INSTRUCTION
Retype the line in which "Mask each instance" appears, then every line after it until the records end. Leave out the pictures.

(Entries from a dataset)

--

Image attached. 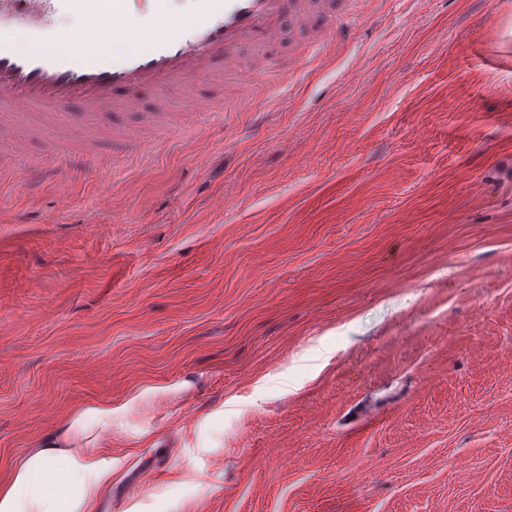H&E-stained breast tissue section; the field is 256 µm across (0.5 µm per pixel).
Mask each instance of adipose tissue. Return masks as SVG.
<instances>
[{"instance_id":"obj_1","label":"adipose tissue","mask_w":512,"mask_h":512,"mask_svg":"<svg viewBox=\"0 0 512 512\" xmlns=\"http://www.w3.org/2000/svg\"><path fill=\"white\" fill-rule=\"evenodd\" d=\"M112 405L82 411L52 445L32 448L0 481V512H96L112 485Z\"/></svg>"}]
</instances>
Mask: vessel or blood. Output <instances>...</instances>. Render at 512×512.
<instances>
[{"instance_id":"1","label":"vessel or blood","mask_w":512,"mask_h":512,"mask_svg":"<svg viewBox=\"0 0 512 512\" xmlns=\"http://www.w3.org/2000/svg\"><path fill=\"white\" fill-rule=\"evenodd\" d=\"M153 20L143 27L133 0H0V116L91 112L128 108L146 89L159 110L171 96L196 110V84L250 68L268 80L278 68L266 49L285 23L307 14L310 0H188L175 12L170 0H150ZM67 15L99 31L97 48L73 55L46 48L53 17ZM248 60H241L243 50Z\"/></svg>"}]
</instances>
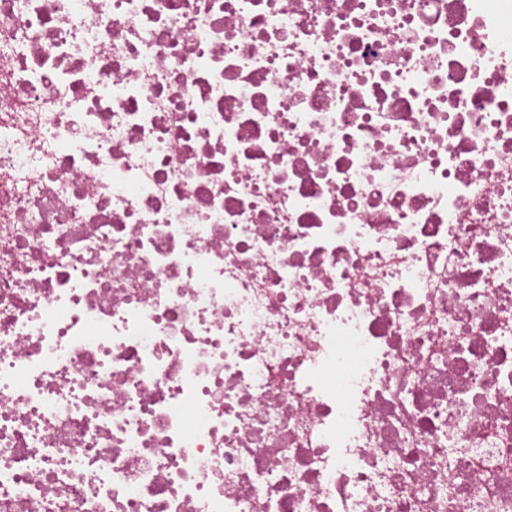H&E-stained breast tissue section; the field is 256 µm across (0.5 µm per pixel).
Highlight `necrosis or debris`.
<instances>
[{
	"mask_svg": "<svg viewBox=\"0 0 512 512\" xmlns=\"http://www.w3.org/2000/svg\"><path fill=\"white\" fill-rule=\"evenodd\" d=\"M0 512H512V0H0Z\"/></svg>",
	"mask_w": 512,
	"mask_h": 512,
	"instance_id": "1",
	"label": "necrosis or debris"
}]
</instances>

--

FINAL RESULT
Mask each instance of adipose tissue. Return masks as SVG.
<instances>
[{"instance_id":"obj_1","label":"adipose tissue","mask_w":512,"mask_h":512,"mask_svg":"<svg viewBox=\"0 0 512 512\" xmlns=\"http://www.w3.org/2000/svg\"><path fill=\"white\" fill-rule=\"evenodd\" d=\"M112 405L82 411L52 445L32 448L0 481V512H96L112 485Z\"/></svg>"}]
</instances>
Mask: vessel or blood. Output <instances>...</instances>. Render at 512×512.
<instances>
[{"instance_id":"1","label":"vessel or blood","mask_w":512,"mask_h":512,"mask_svg":"<svg viewBox=\"0 0 512 512\" xmlns=\"http://www.w3.org/2000/svg\"><path fill=\"white\" fill-rule=\"evenodd\" d=\"M153 20L143 27L133 0H0V116L91 112L128 108L146 89L159 110L171 96L196 110V84L250 68L268 80L278 68L266 49L285 23L307 14L310 0H188L175 12L170 0H150ZM67 15L99 31L97 48L73 55L46 48L53 17ZM248 60H241L243 50Z\"/></svg>"}]
</instances>
H&E-stained breast tissue section; the field is 256 µm across (0.5 µm per pixel).
Highlight `necrosis or debris`.
<instances>
[{
	"mask_svg": "<svg viewBox=\"0 0 512 512\" xmlns=\"http://www.w3.org/2000/svg\"><path fill=\"white\" fill-rule=\"evenodd\" d=\"M0 512H512V0H0Z\"/></svg>",
	"mask_w": 512,
	"mask_h": 512,
	"instance_id": "1",
	"label": "necrosis or debris"
}]
</instances>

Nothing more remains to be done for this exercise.